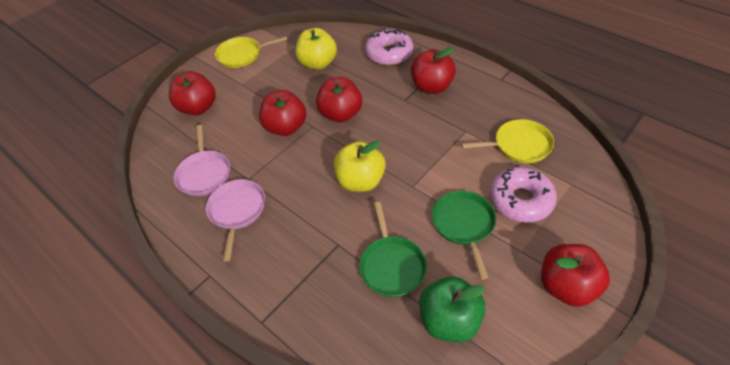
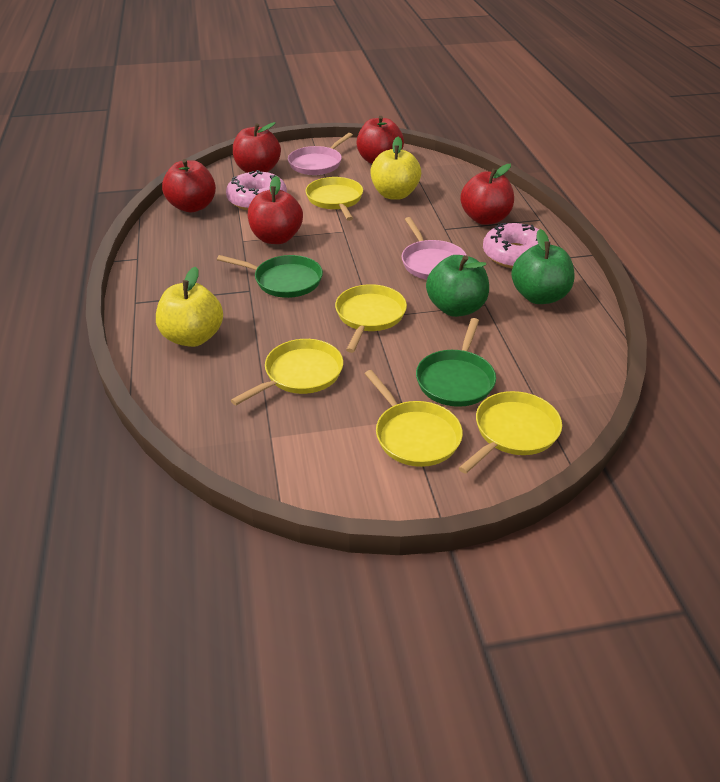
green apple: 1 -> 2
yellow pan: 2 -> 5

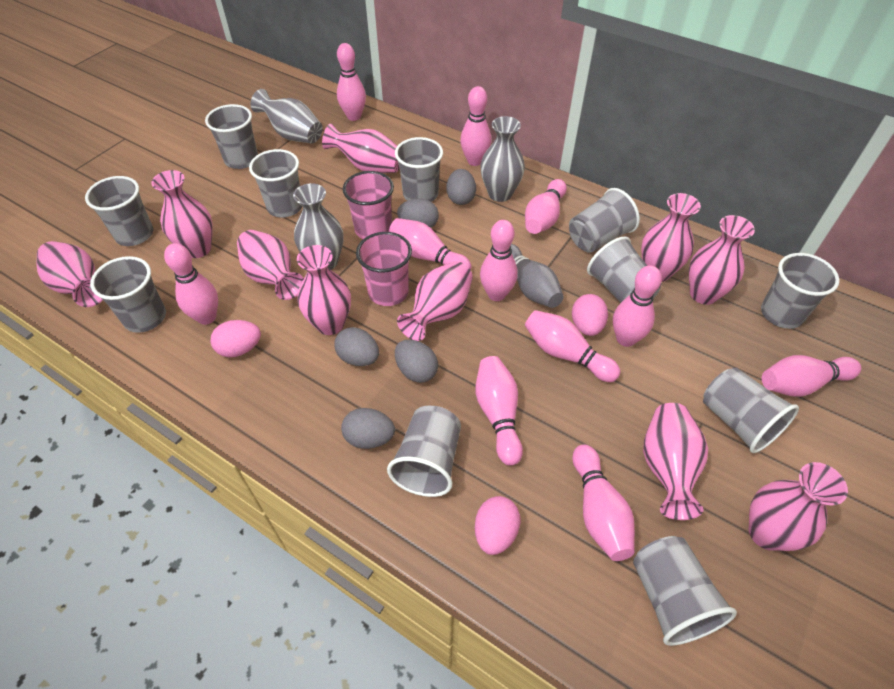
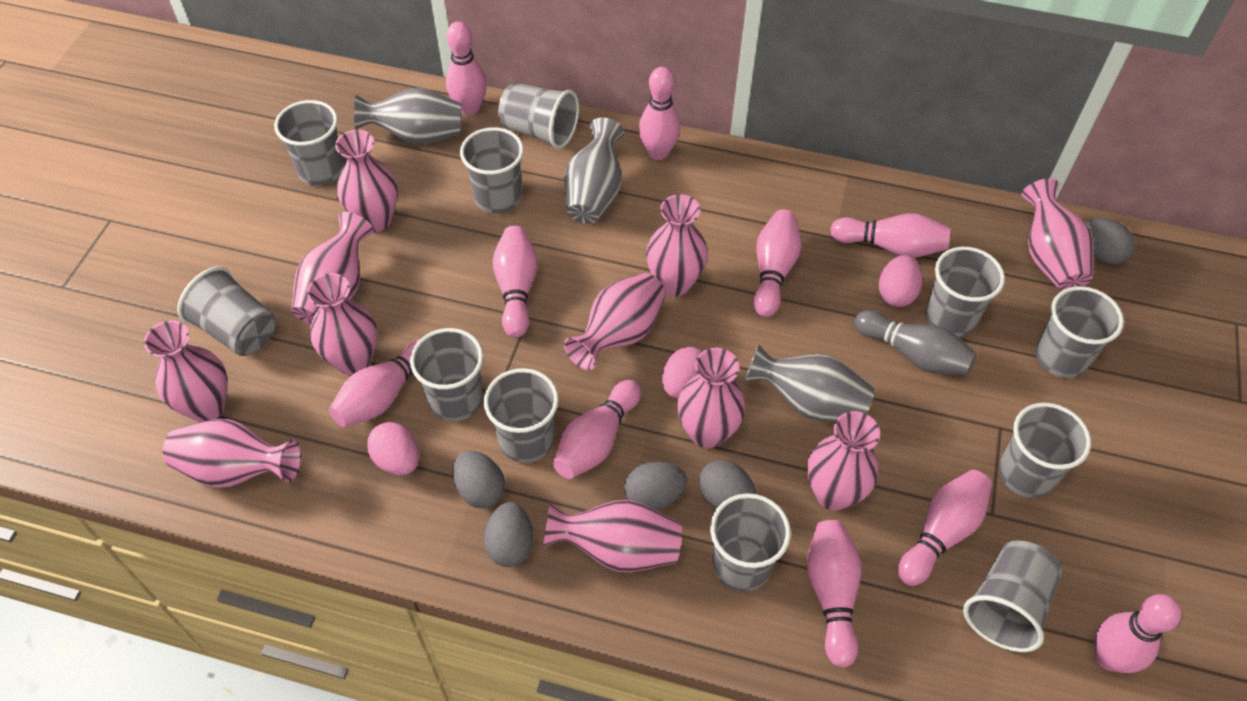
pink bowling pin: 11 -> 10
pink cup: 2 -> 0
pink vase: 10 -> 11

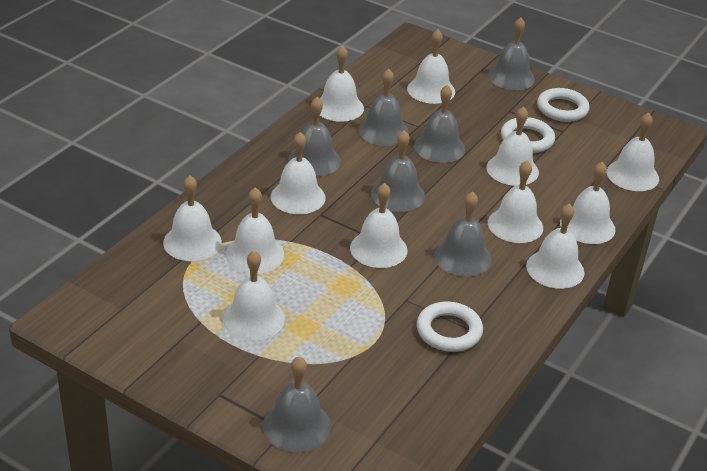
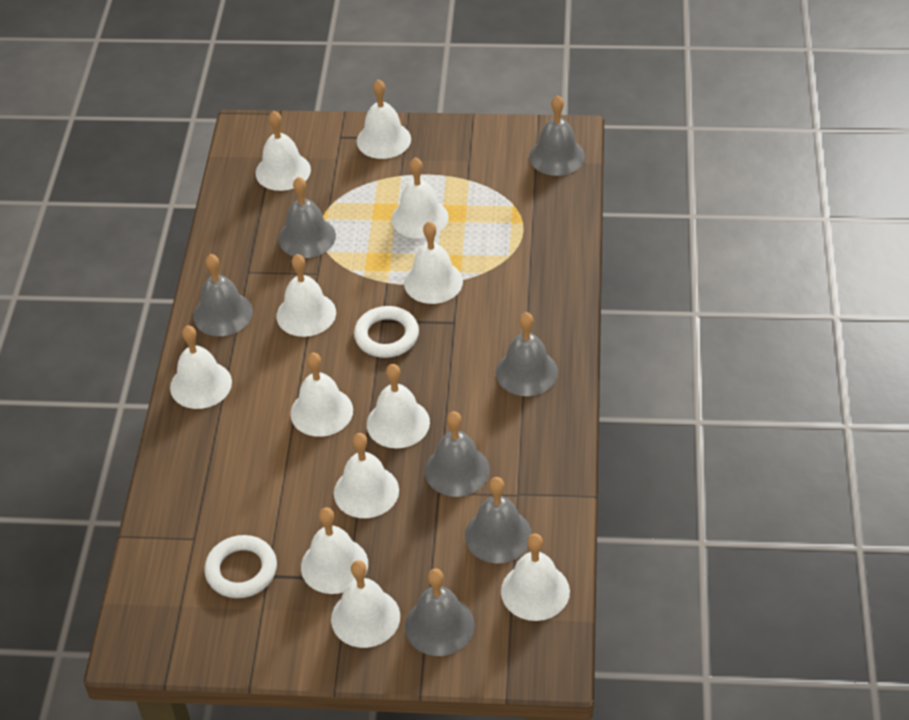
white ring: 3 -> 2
^^^^^^^^
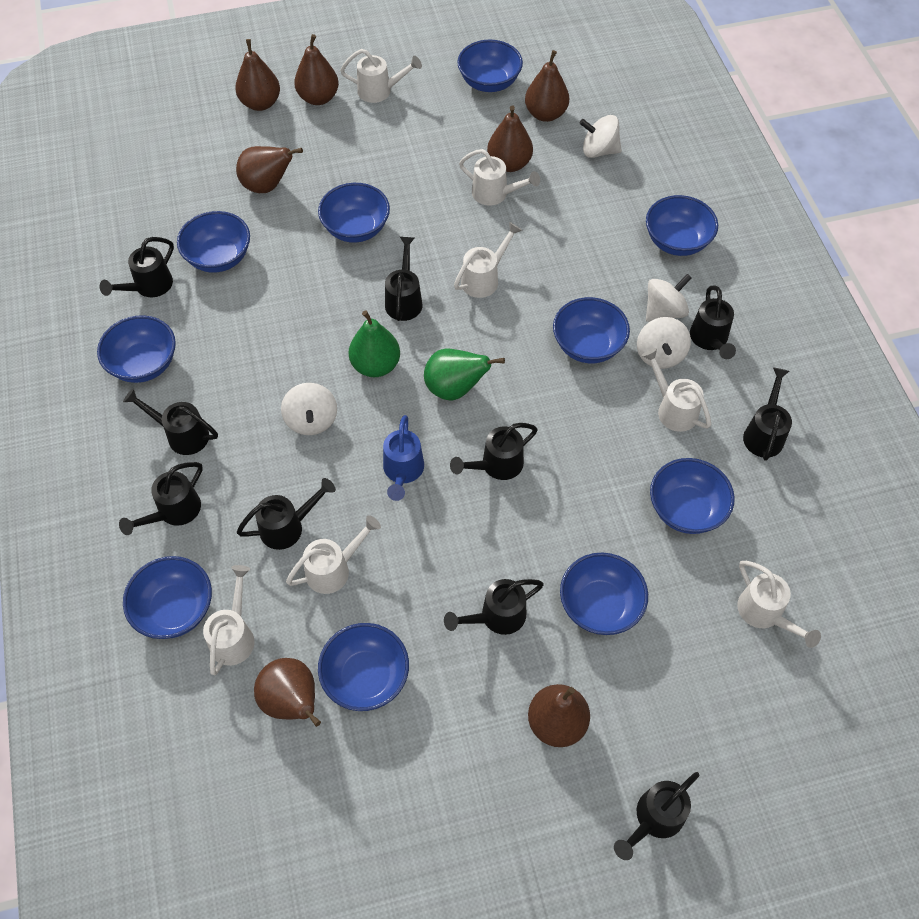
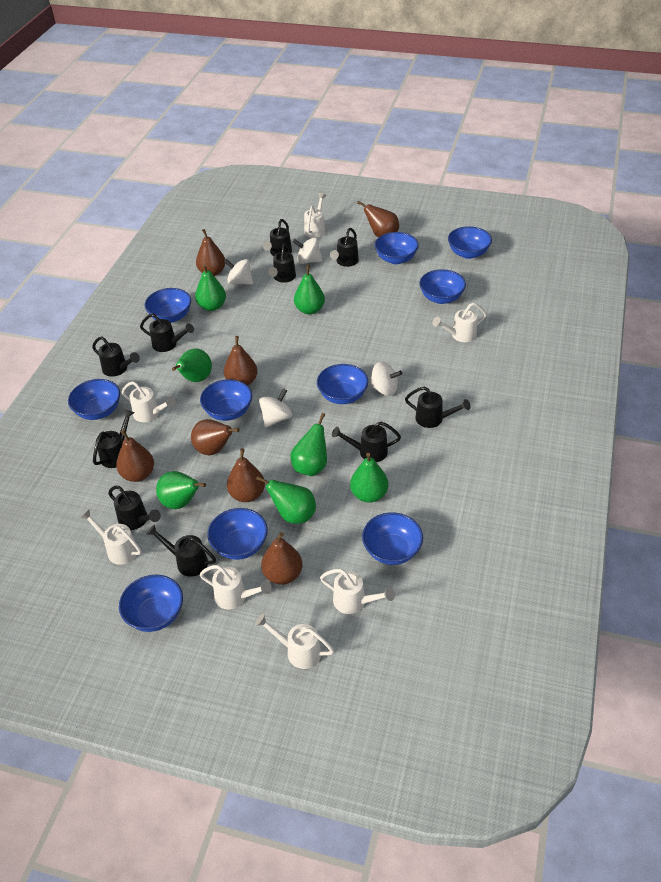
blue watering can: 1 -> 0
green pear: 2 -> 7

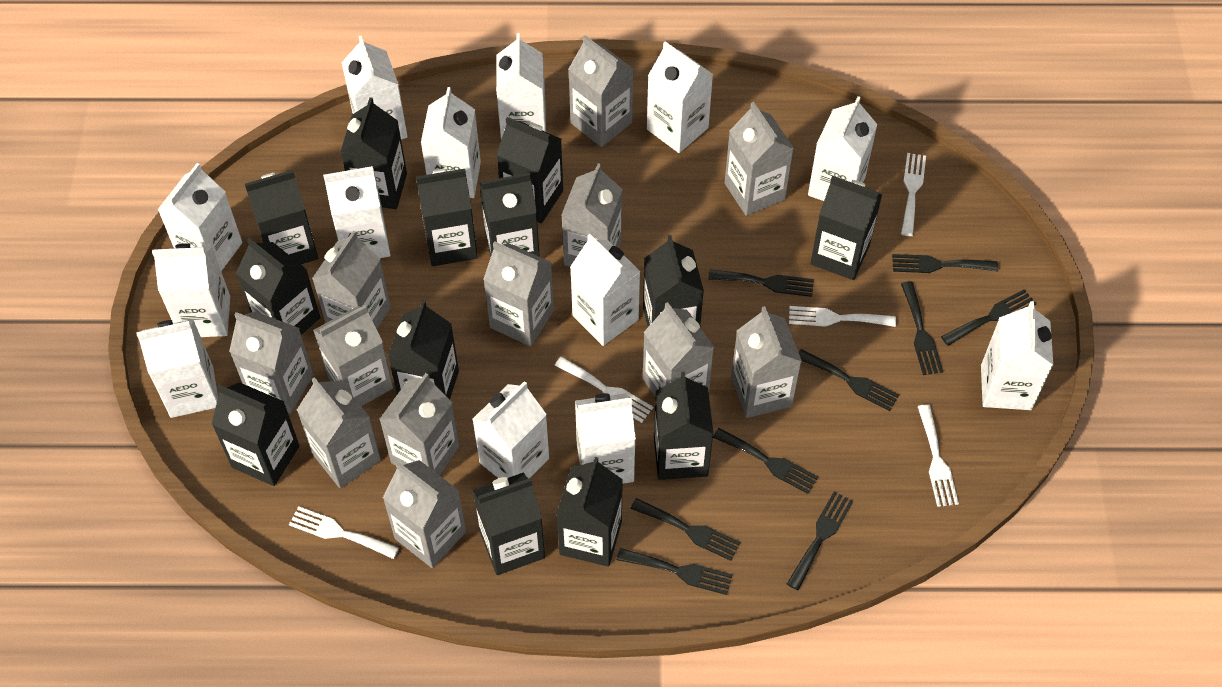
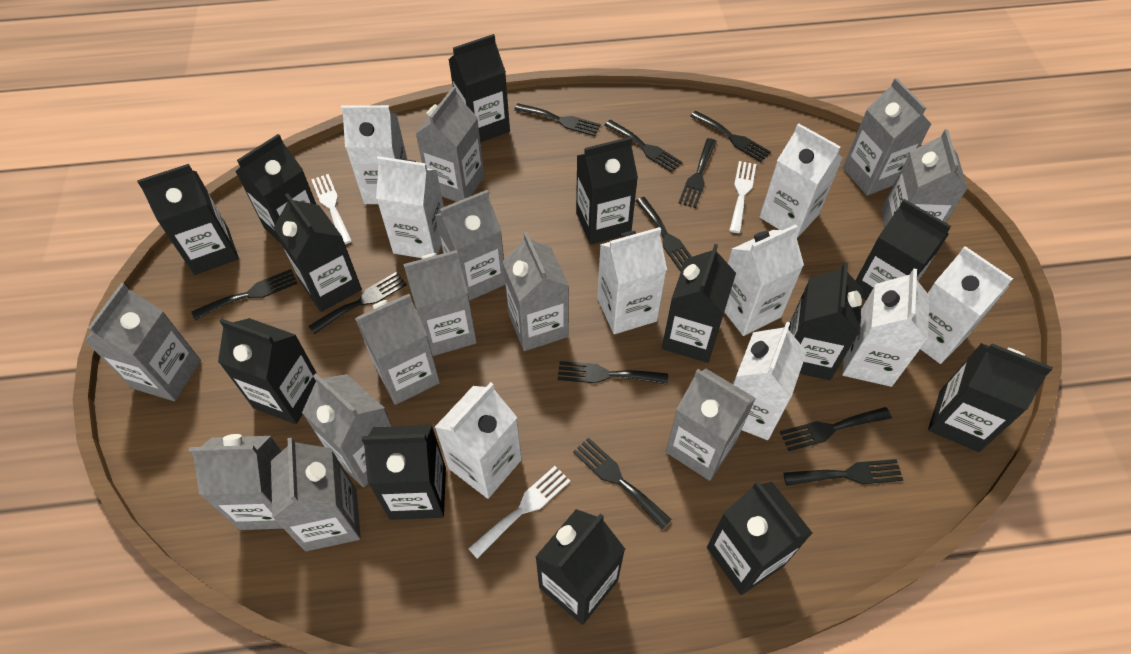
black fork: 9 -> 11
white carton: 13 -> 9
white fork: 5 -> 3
^^^^^^^^
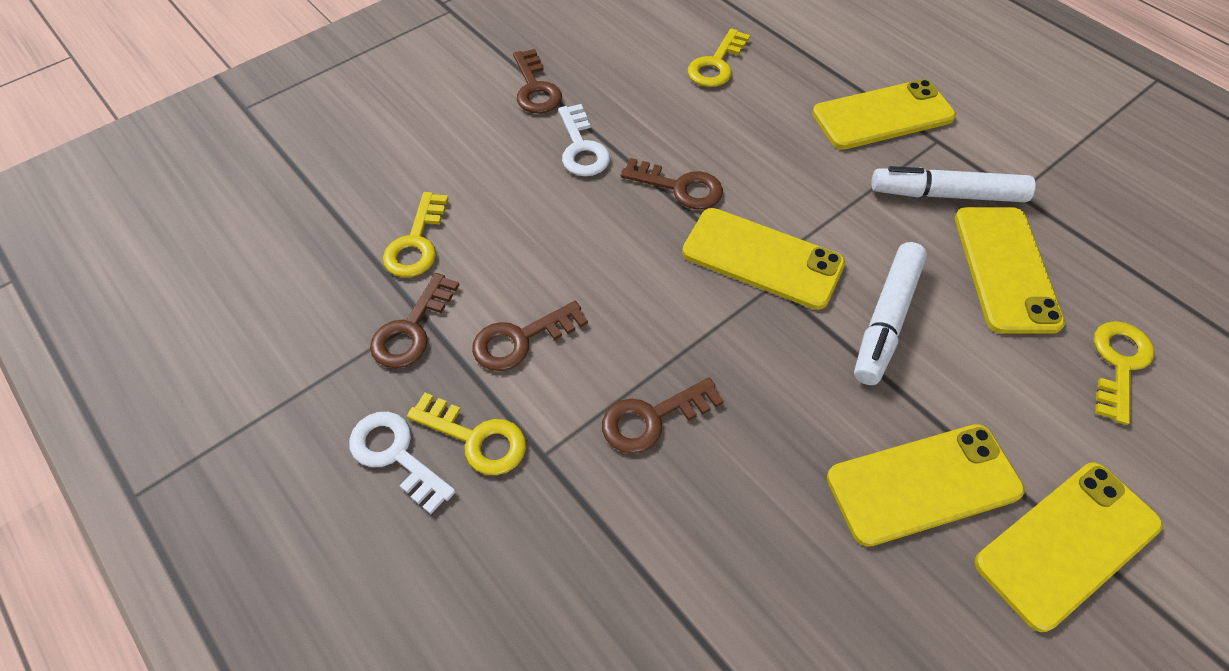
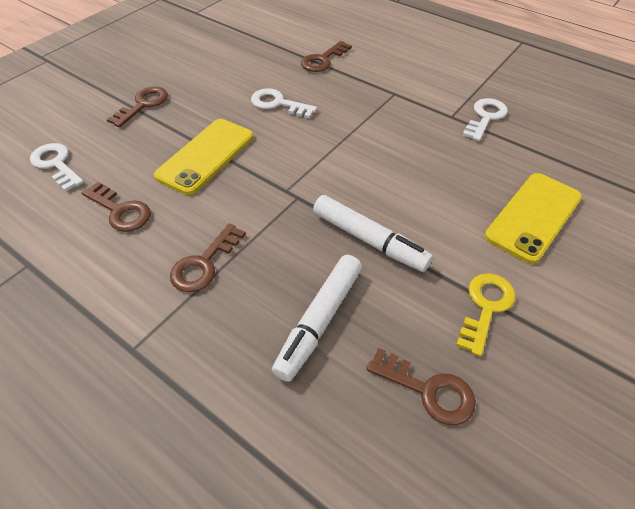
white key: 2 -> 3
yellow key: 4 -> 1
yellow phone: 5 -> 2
^^^^^^^^
■ **To do**
If a picture sits between the line containing "yellow pan: 2 -> 5" and the line containing "white ring: 3 -> 2", leave it out, and return the lines of that range above exactly, both ends included.

■ **Reply to the task**
yellow pan: 2 -> 5

pink bowling pin: 11 -> 10
pink cup: 2 -> 0
pink vase: 10 -> 11

white ring: 3 -> 2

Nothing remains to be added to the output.